§ EXERCISE DETAILS:
Within the entries below, please return exactly the lines from the one with "turquoise flower pot" through the one with "none -> red hourglass [327,301,361,365]", leaving out any pictures.

----- MATERIAL FOR THE TASK

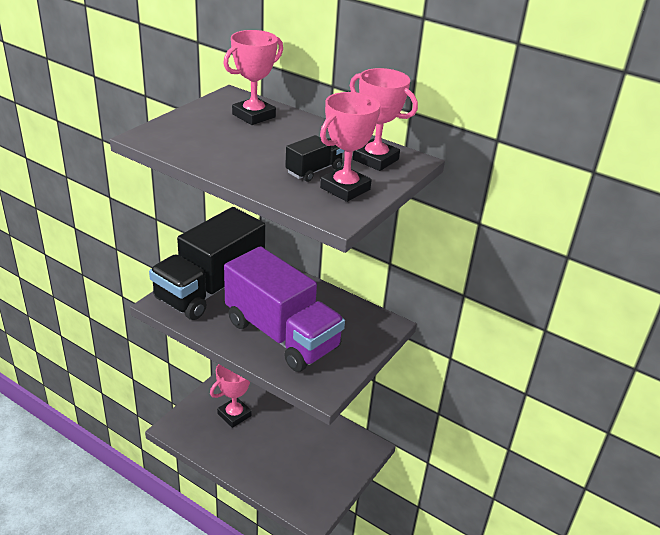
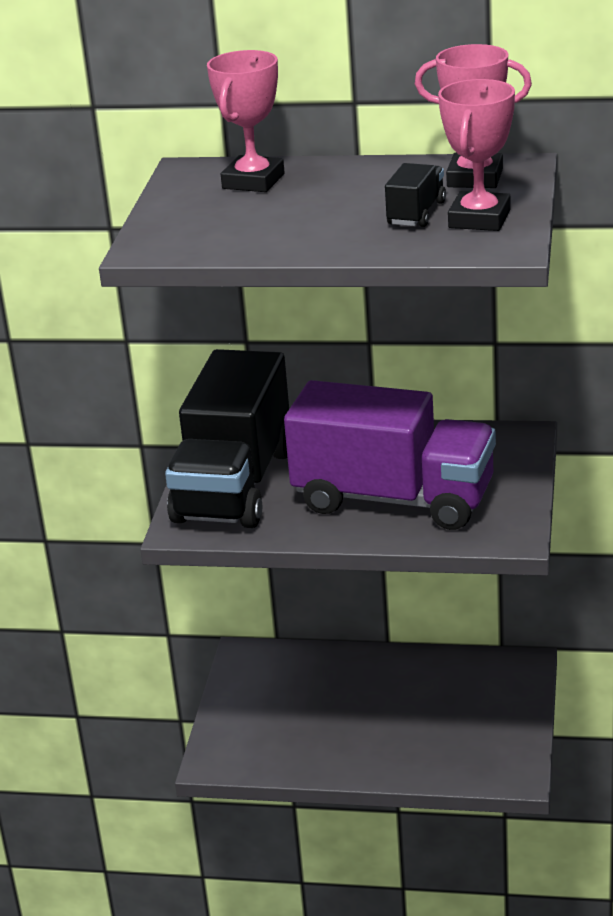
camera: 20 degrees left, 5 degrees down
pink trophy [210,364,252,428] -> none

----------
----- MATERIAL FOR THE TASK

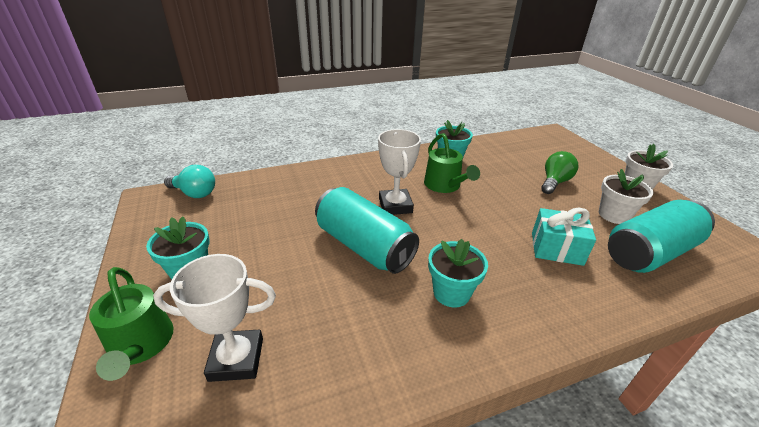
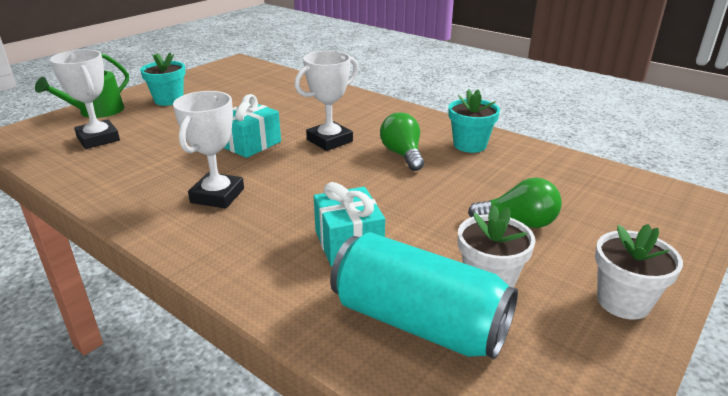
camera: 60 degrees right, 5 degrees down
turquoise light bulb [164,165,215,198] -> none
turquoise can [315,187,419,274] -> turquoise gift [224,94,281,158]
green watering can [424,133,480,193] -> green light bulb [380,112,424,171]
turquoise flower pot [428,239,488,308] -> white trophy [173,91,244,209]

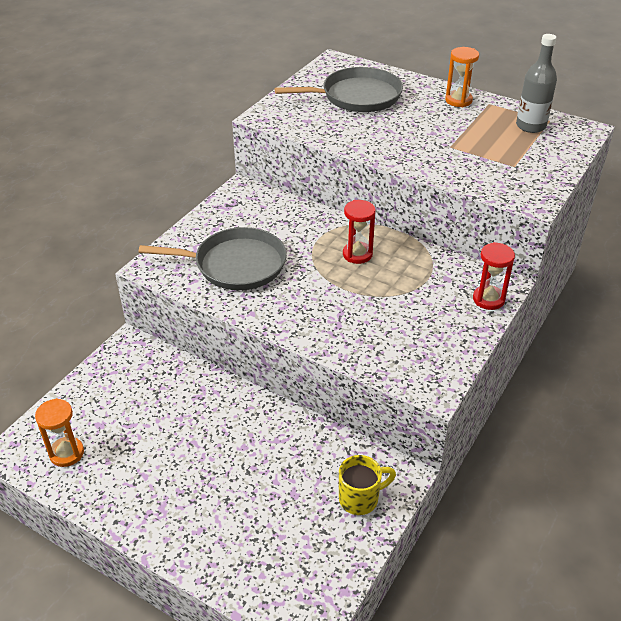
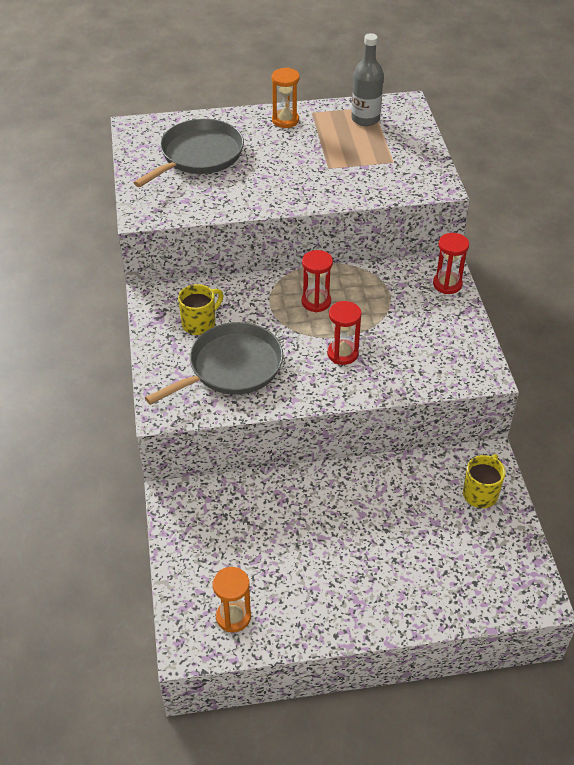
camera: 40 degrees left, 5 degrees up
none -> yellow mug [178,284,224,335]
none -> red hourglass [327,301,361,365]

----------

§ REPLY:
turquoise flower pot [428,239,488,308] -> white trophy [173,91,244,209]

camera: 40 degrees left, 5 degrees up
none -> yellow mug [178,284,224,335]
none -> red hourglass [327,301,361,365]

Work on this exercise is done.